» **Object inventory comparisons**:
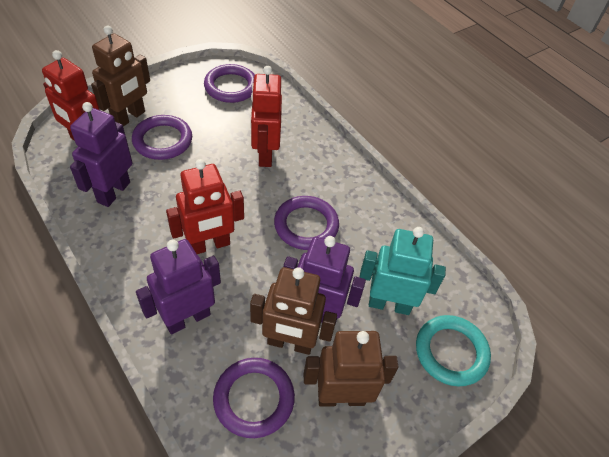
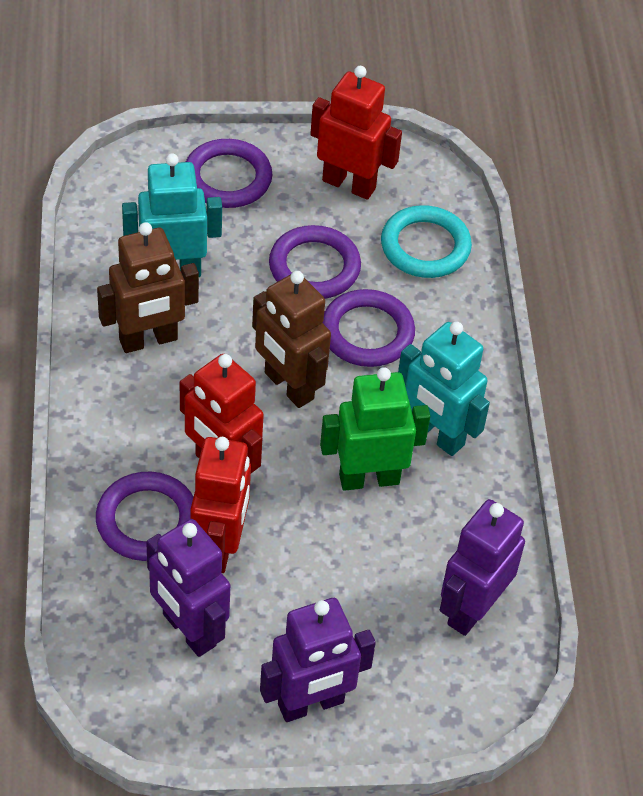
brown robot: 3 -> 2
green robot: 0 -> 1
turquoise robot: 1 -> 2

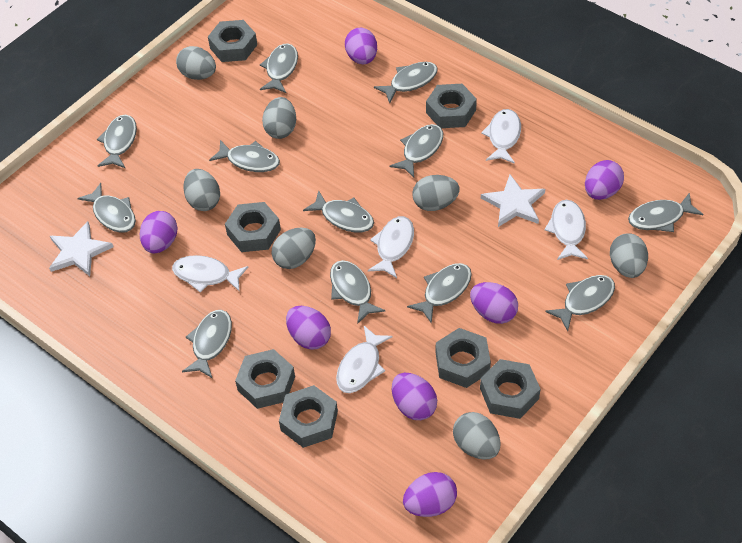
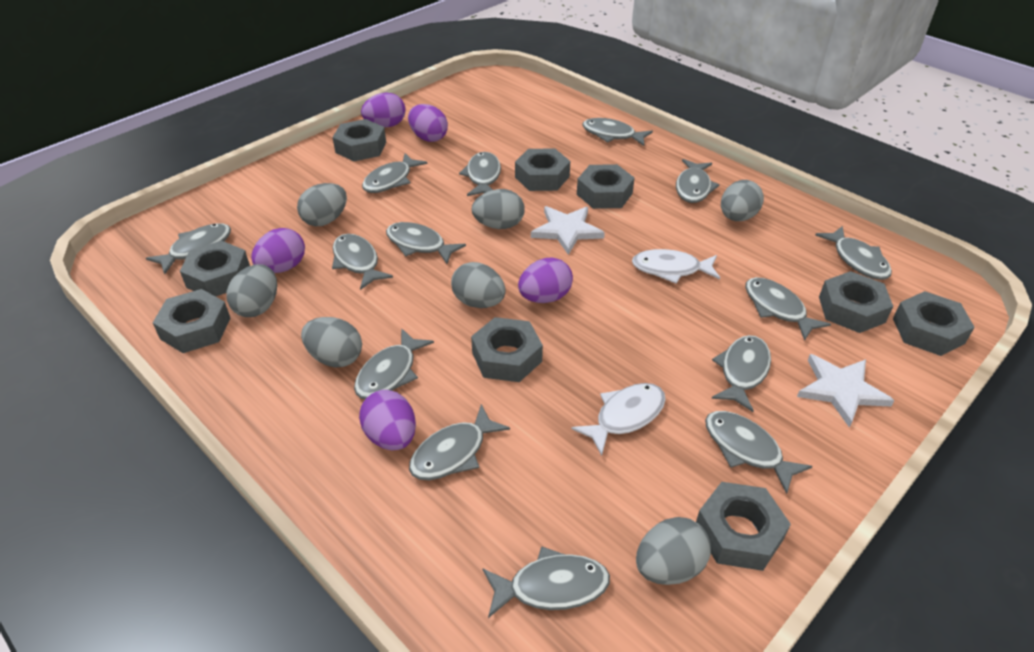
grey fish: 12 -> 14
grey nut: 7 -> 9
purple egg: 7 -> 5
white fish: 5 -> 2

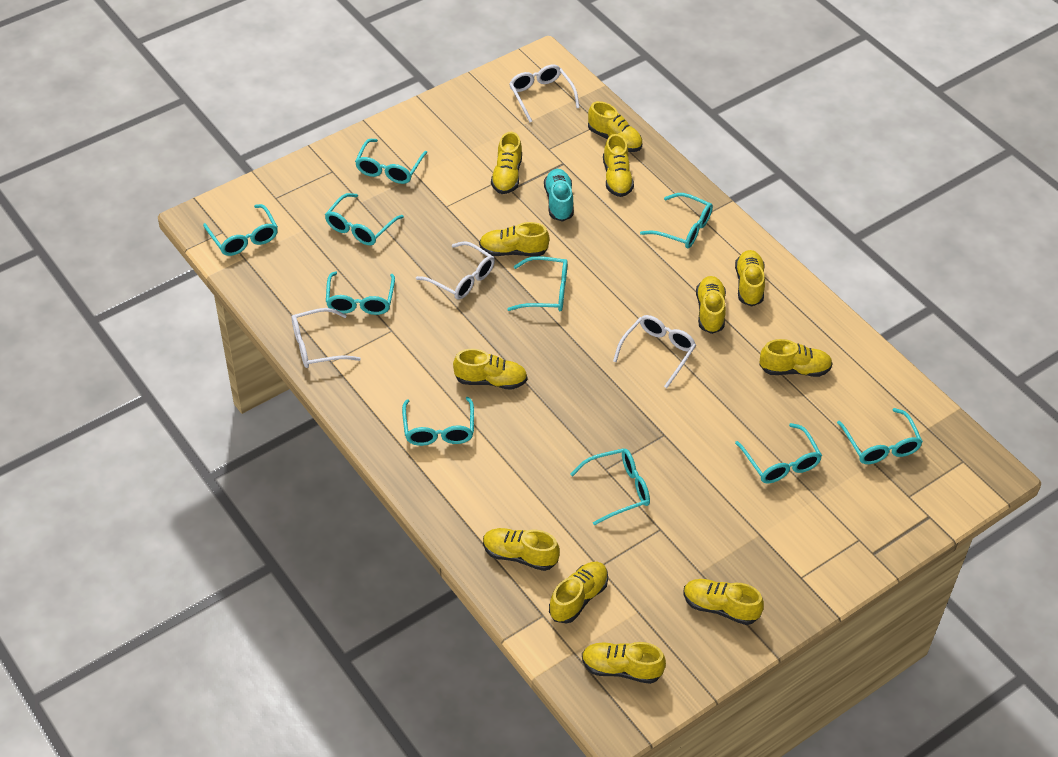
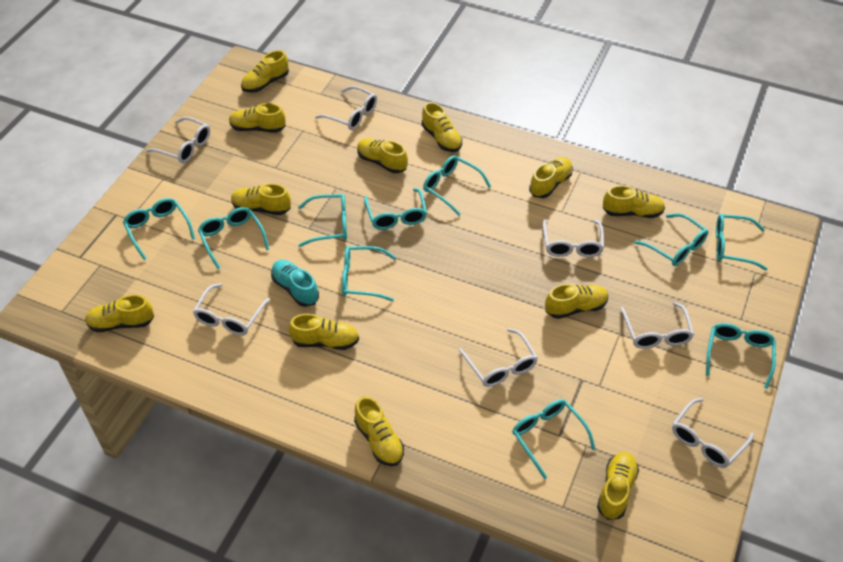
white glasses: 4 -> 7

» **INSTRUCTIONS FOR THE TASK**: Only the lines from the one with "grey fish: 12 -> 14" through the last line above belong in the answer. Reproduce them exactly, without the pictures.

» **SOLUTION TO THE PROBLEM**:
grey fish: 12 -> 14
grey nut: 7 -> 9
purple egg: 7 -> 5
white fish: 5 -> 2

white glasses: 4 -> 7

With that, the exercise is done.